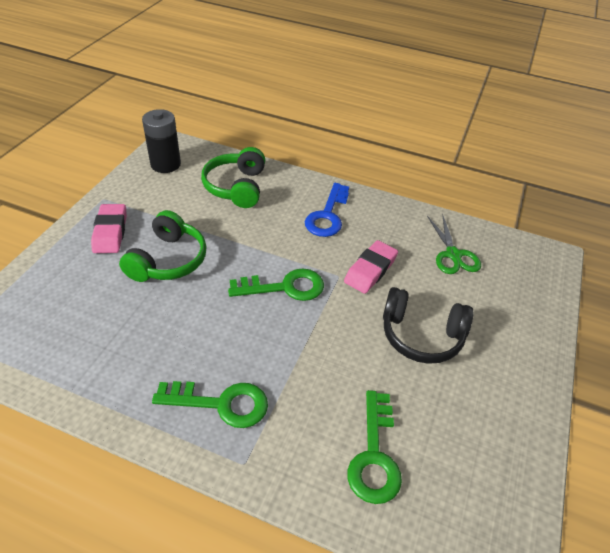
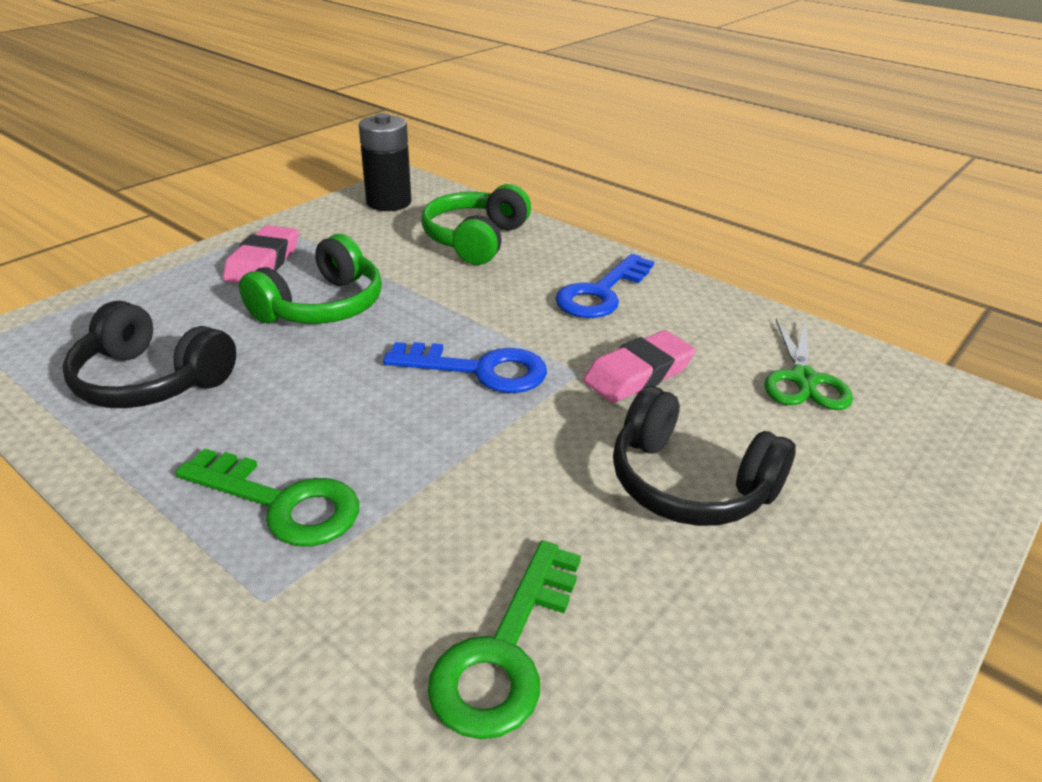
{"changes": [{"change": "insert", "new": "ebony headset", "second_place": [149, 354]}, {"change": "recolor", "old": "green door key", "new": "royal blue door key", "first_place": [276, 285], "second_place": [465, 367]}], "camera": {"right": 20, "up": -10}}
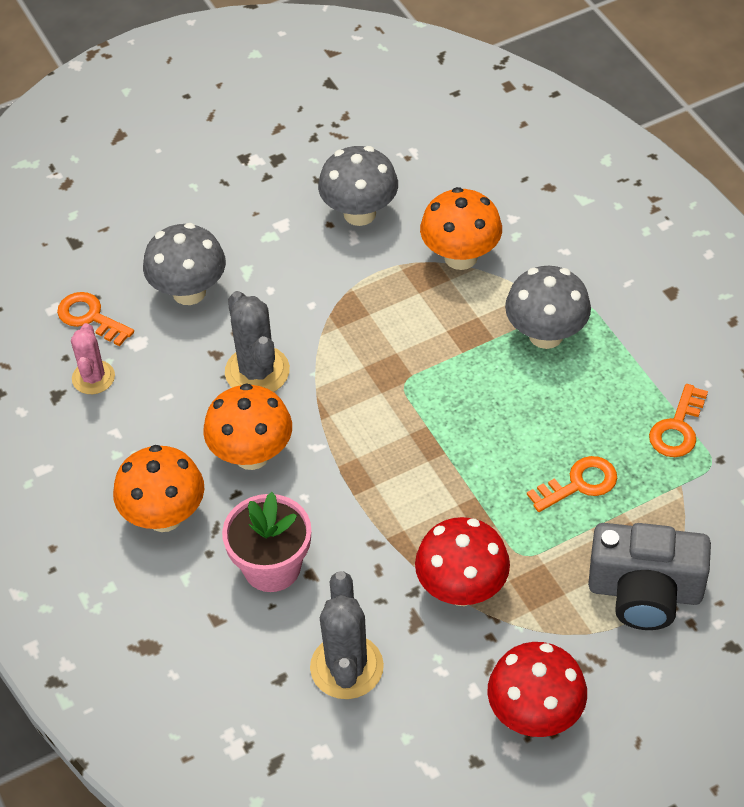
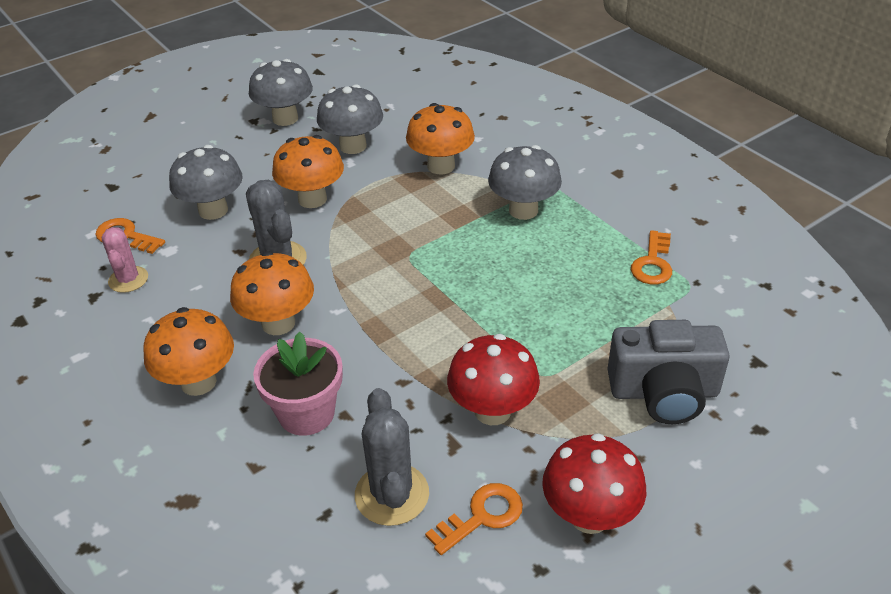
{"changes": [{"change": "insert", "new": "grey fungus", "second_place": [281, 92]}, {"change": "insert", "new": "orange fungus", "second_place": [308, 171]}, {"change": "move", "old": "orange door key", "first_place": [572, 484], "second_place": [474, 519]}], "camera": {"right": -10, "up": -10}}
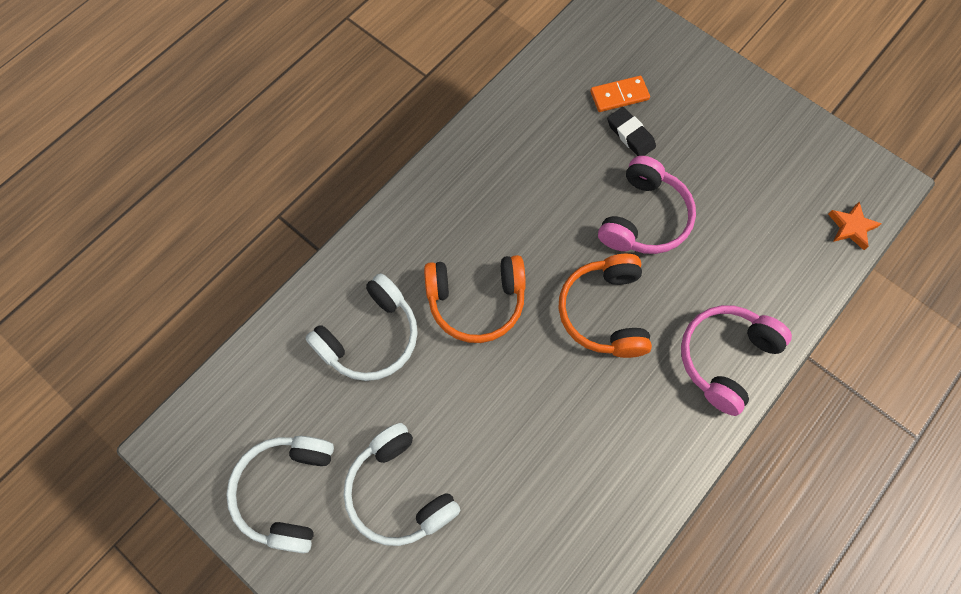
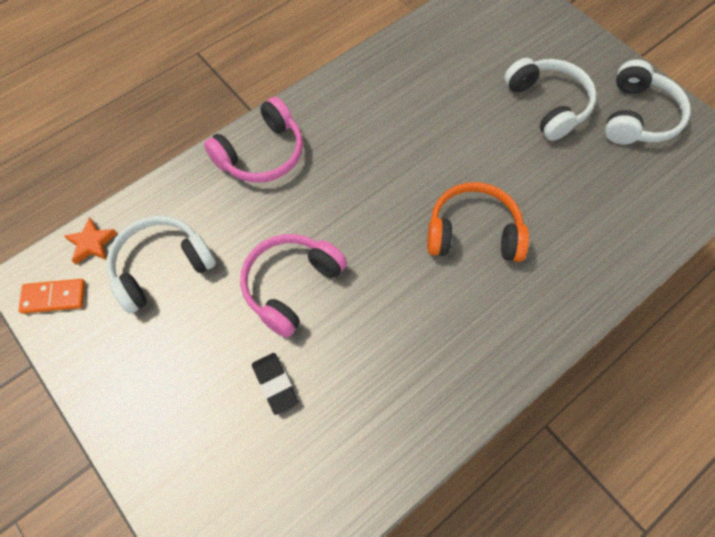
{"changes": [{"change": "delete", "old": "orange headset", "first_place": [605, 306]}, {"change": "move", "old": "snow-white headset", "first_place": [362, 327], "second_place": [161, 265]}, {"change": "move", "old": "orange domino piece", "first_place": [620, 94], "second_place": [51, 296]}], "camera": {"right": -170, "up": -5}}
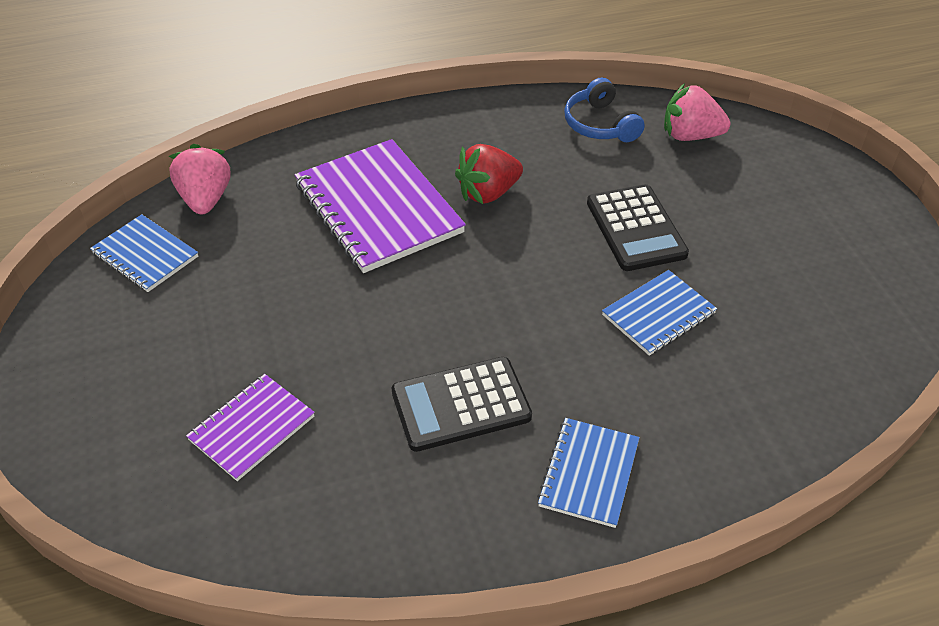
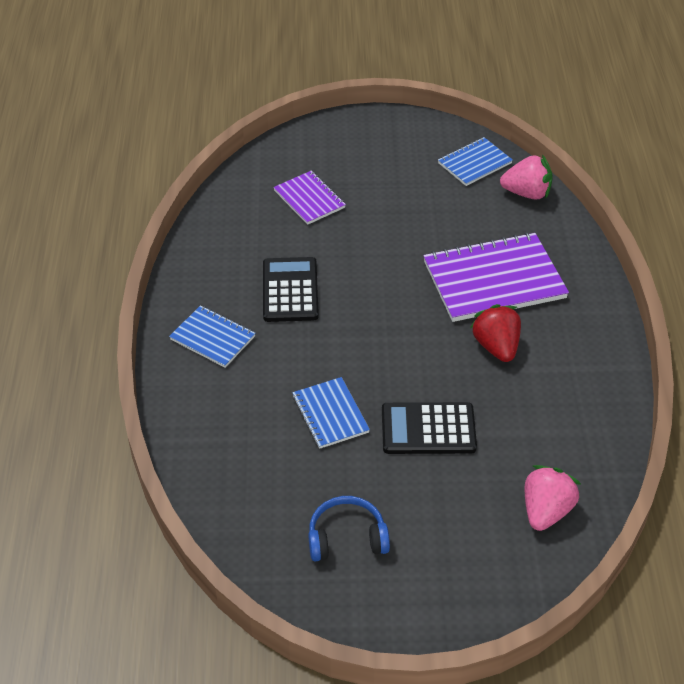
{"changes": [{"change": "move", "old": "royal blue headset", "first_place": [604, 109], "second_place": [349, 528]}], "camera": {"right": 105, "up": 0}}
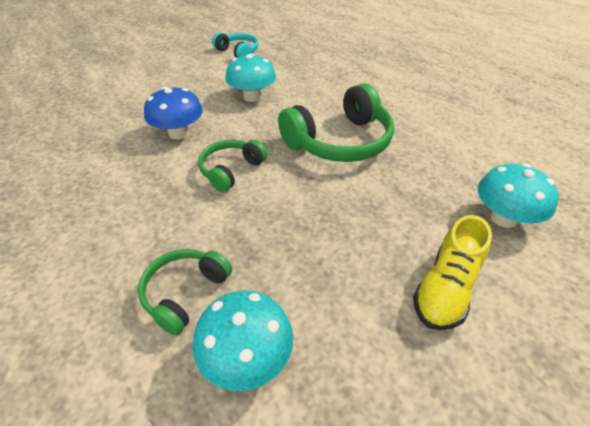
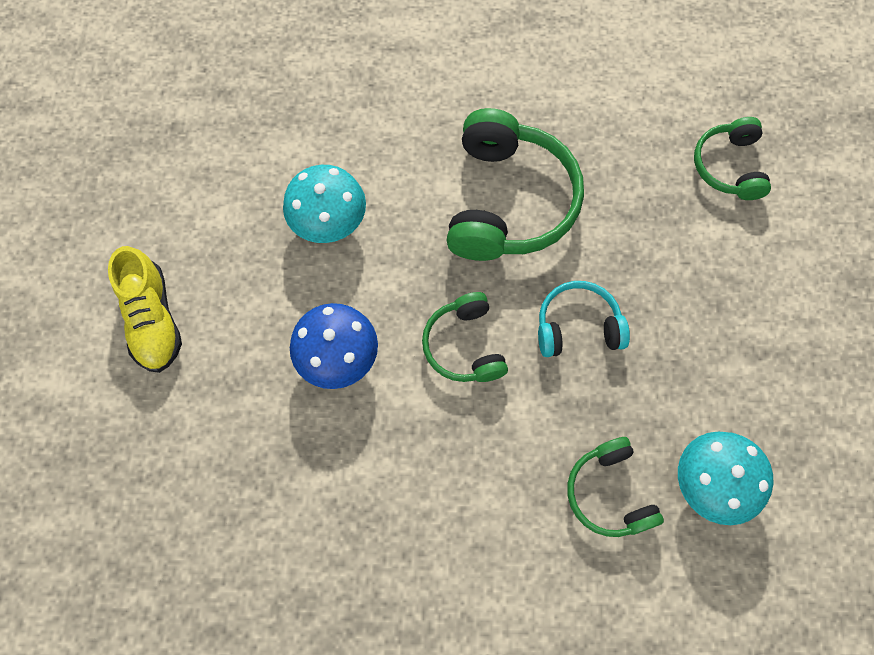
{"changes": [{"change": "move", "old": "turquoise headset", "first_place": [235, 45], "second_place": [584, 319]}, {"change": "move", "old": "yellow shoe", "first_place": [452, 272], "second_place": [145, 309]}, {"change": "replace", "old": "turquoise fungus", "new": "green headset", "first_place": [518, 195], "second_place": [732, 158]}], "camera": {"right": -50, "up": 25}}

○ ○ ○

### Assigned task
Could you print the material above word for word and skip the images?

### Written solution
{"changes": [{"change": "insert", "new": "ebony headset", "second_place": [149, 354]}, {"change": "recolor", "old": "green door key", "new": "royal blue door key", "first_place": [276, 285], "second_place": [465, 367]}], "camera": {"right": 20, "up": -10}}
{"changes": [{"change": "insert", "new": "grey fungus", "second_place": [281, 92]}, {"change": "insert", "new": "orange fungus", "second_place": [308, 171]}, {"change": "move", "old": "orange door key", "first_place": [572, 484], "second_place": [474, 519]}], "camera": {"right": -10, "up": -10}}
{"changes": [{"change": "delete", "old": "orange headset", "first_place": [605, 306]}, {"change": "move", "old": "snow-white headset", "first_place": [362, 327], "second_place": [161, 265]}, {"change": "move", "old": "orange domino piece", "first_place": [620, 94], "second_place": [51, 296]}], "camera": {"right": -170, "up": -5}}
{"changes": [{"change": "move", "old": "royal blue headset", "first_place": [604, 109], "second_place": [349, 528]}], "camera": {"right": 105, "up": 0}}
{"changes": [{"change": "move", "old": "turquoise headset", "first_place": [235, 45], "second_place": [584, 319]}, {"change": "move", "old": "yellow shoe", "first_place": [452, 272], "second_place": [145, 309]}, {"change": "replace", "old": "turquoise fungus", "new": "green headset", "first_place": [518, 195], "second_place": [732, 158]}], "camera": {"right": -50, "up": 25}}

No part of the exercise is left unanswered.